# [TASK DETAILS]
Write the records below out in full, character for character, with no pictures.

# [PROVIDED ENTRIES]

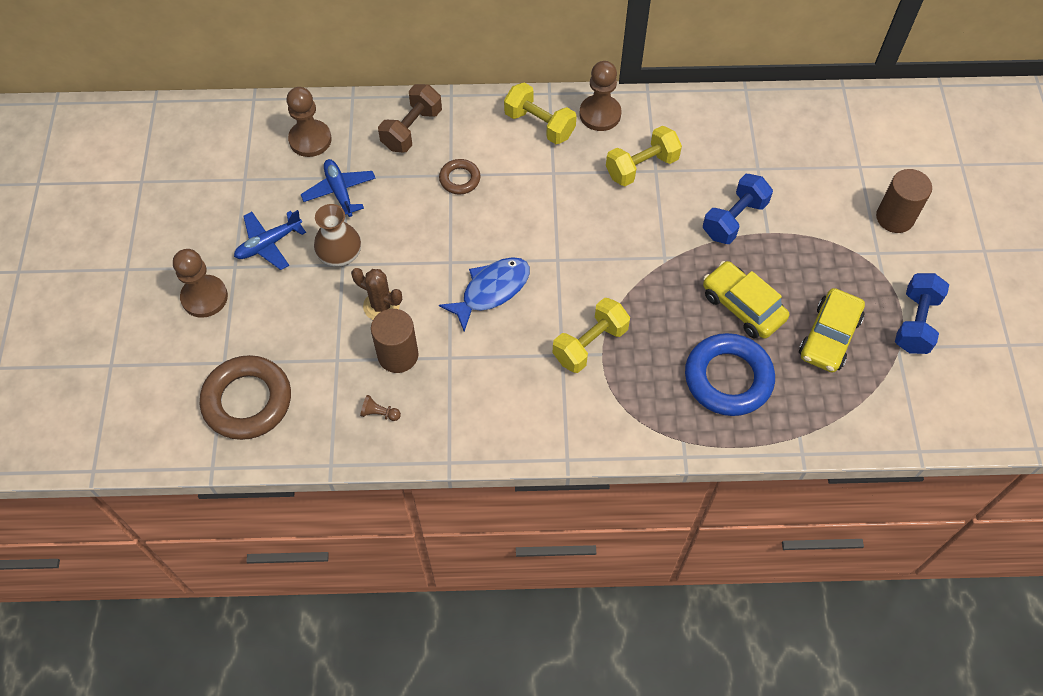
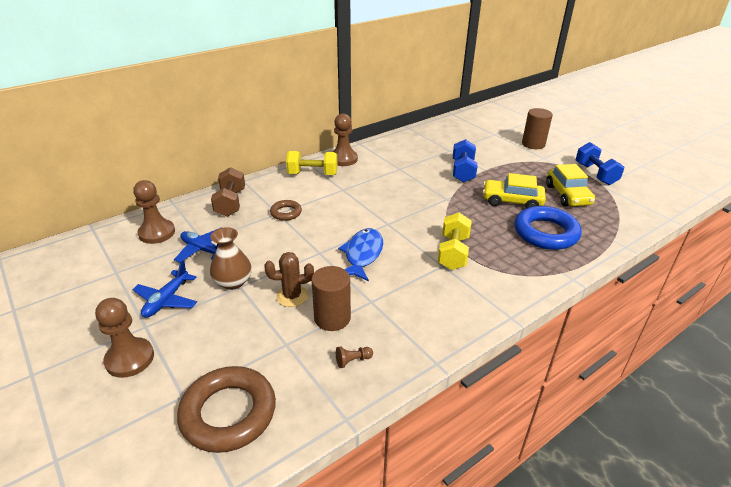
camera: 35 degrees left, 25 degrees down
(641, 167) = (390, 170): yellow dumbbell -> none

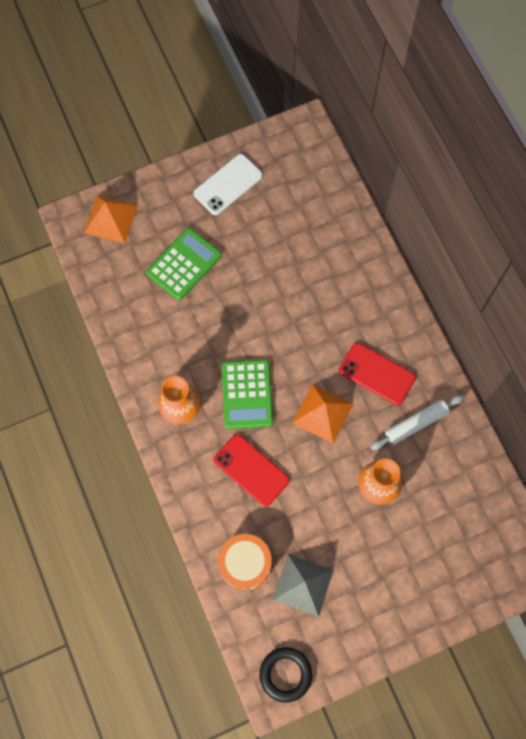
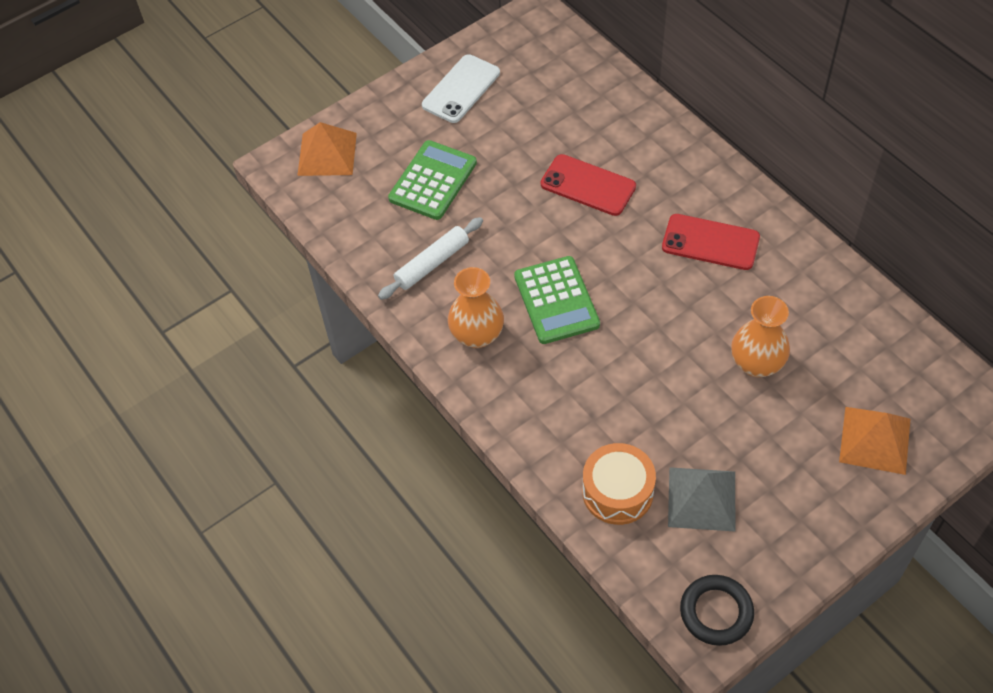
camera: 10 degrees left, 15 degrees down
(251, 470) = (589, 383): red phone -> red phone (588, 185)
(322, 413) = (658, 299): orange pyramid -> orange pyramid (875, 440)
(416, 423) = (778, 284): white rolling pin -> white rolling pin (432, 263)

# [WRITTEN ANSWER]
camera: 35 degrees left, 25 degrees down
(641, 167) = (390, 170): yellow dumbbell -> none

camera: 10 degrees left, 15 degrees down
(251, 470) = (589, 383): red phone -> red phone (588, 185)
(322, 413) = (658, 299): orange pyramid -> orange pyramid (875, 440)
(416, 423) = (778, 284): white rolling pin -> white rolling pin (432, 263)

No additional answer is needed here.